Supplied data START

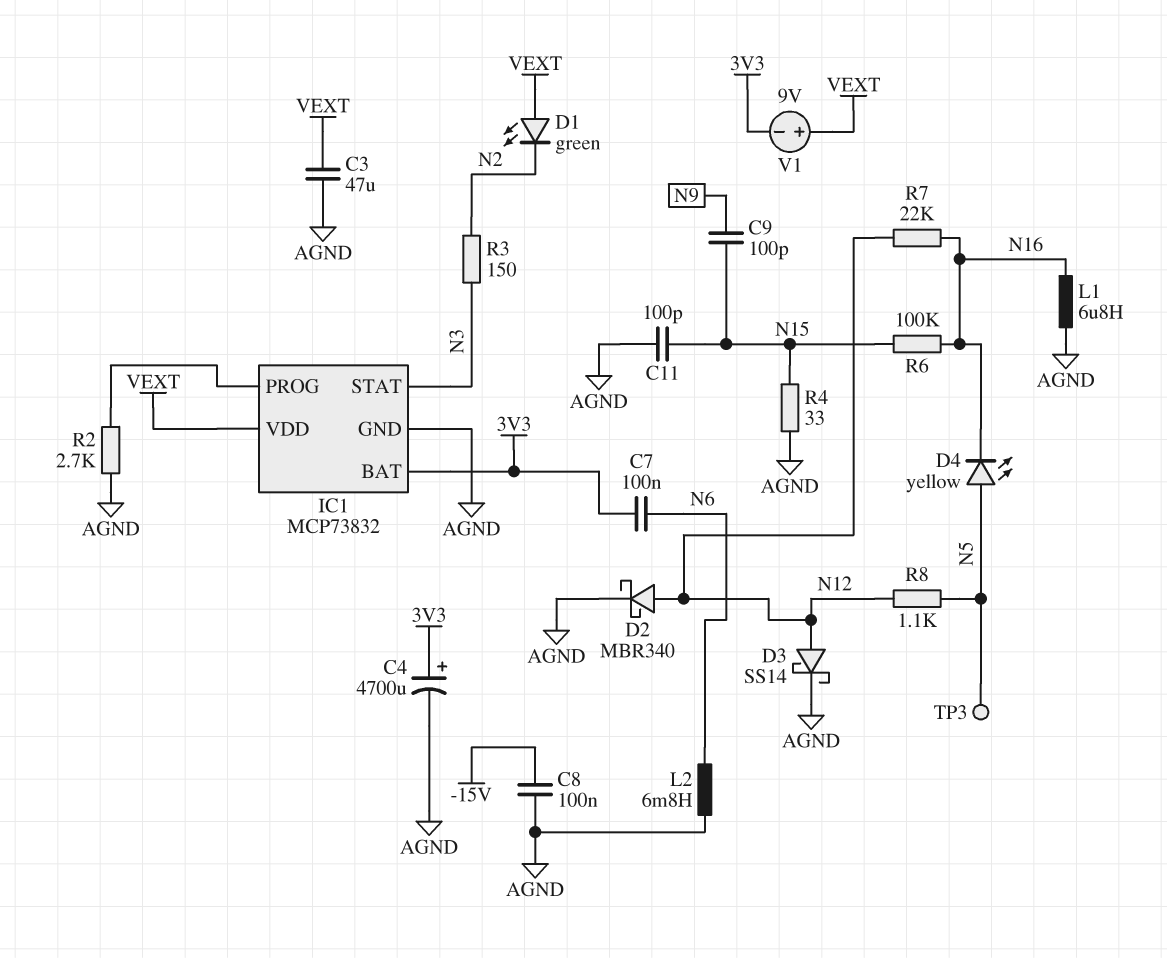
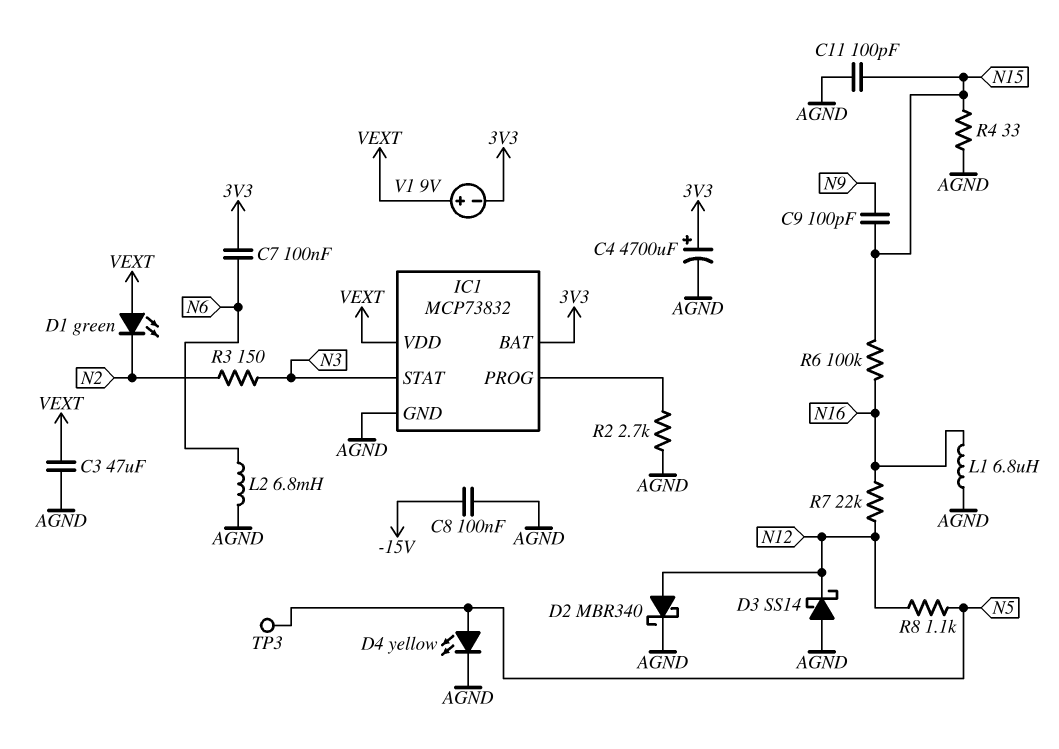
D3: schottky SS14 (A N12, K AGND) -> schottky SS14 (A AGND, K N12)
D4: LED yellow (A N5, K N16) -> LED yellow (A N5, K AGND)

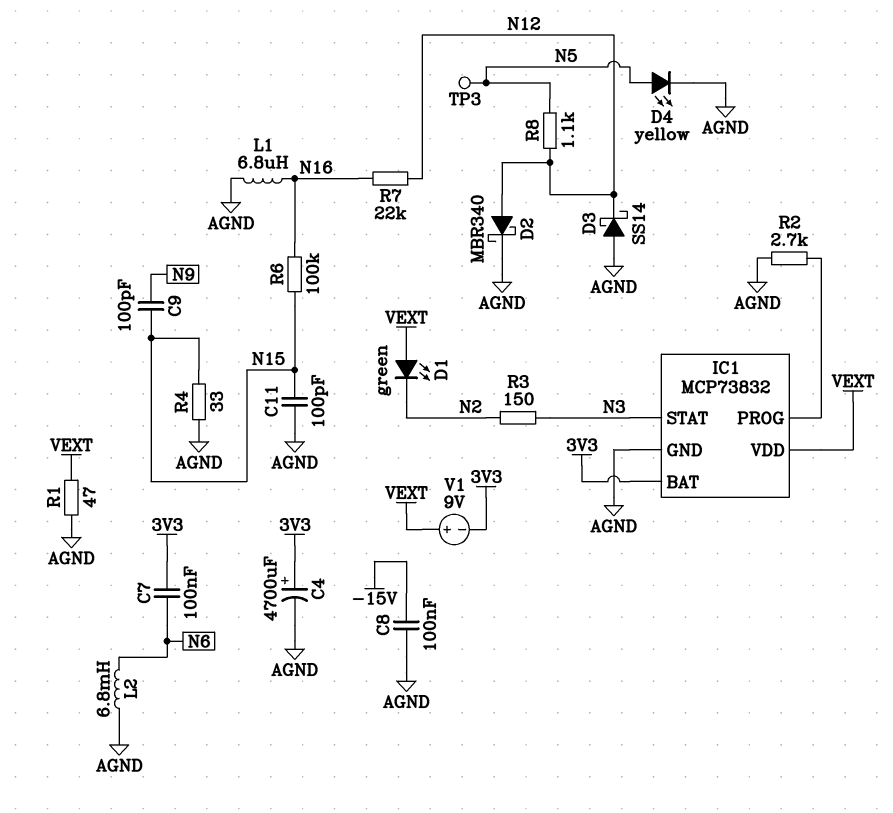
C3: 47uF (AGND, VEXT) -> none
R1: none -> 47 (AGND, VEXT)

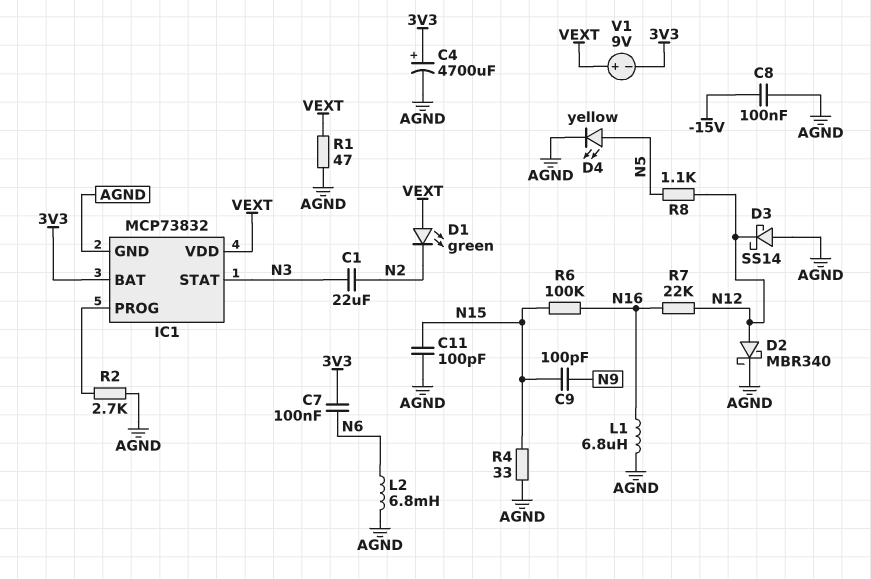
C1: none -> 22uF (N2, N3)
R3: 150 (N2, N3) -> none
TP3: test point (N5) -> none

Supplied data END

Requirement:
Every entry above needs to be duplicated precisely, and none of the pictures should appear.

Reply to the exercise:
D3: schottky SS14 (A N12, K AGND) -> schottky SS14 (A AGND, K N12)
D4: LED yellow (A N5, K N16) -> LED yellow (A N5, K AGND)

C3: 47uF (AGND, VEXT) -> none
R1: none -> 47 (AGND, VEXT)

C1: none -> 22uF (N2, N3)
R3: 150 (N2, N3) -> none
TP3: test point (N5) -> none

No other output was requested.